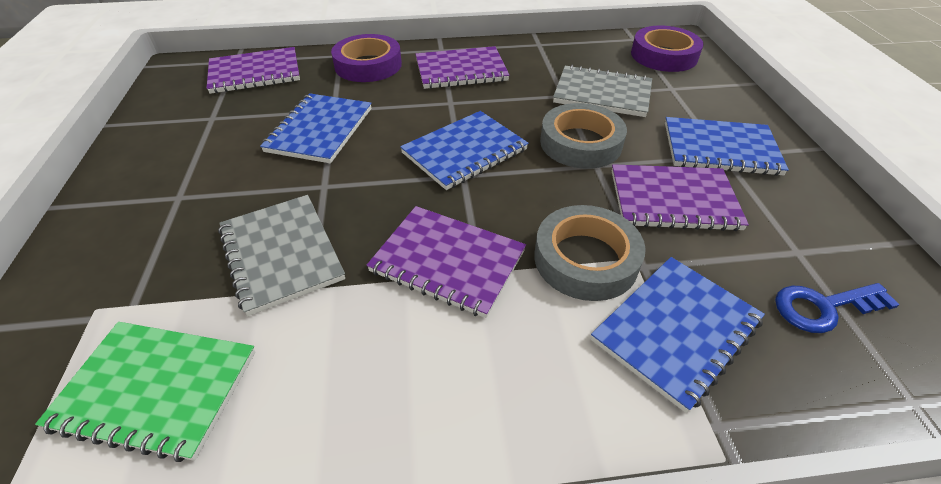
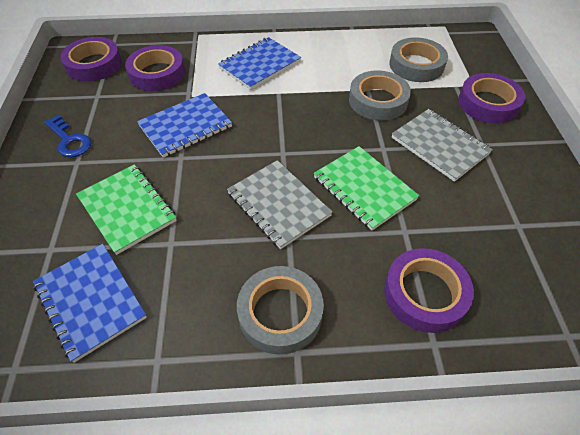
blue notebook: 4 -> 3
green notebook: 1 -> 2
grey tape: 2 -> 3
purple notebook: 4 -> 0
purple tape: 2 -> 4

□ □ □ □ □

TASK DETAILS: Across the entries above, work out how many lines include the string "notebook", and report only that figure.

EXERCISE SOLUTION: 3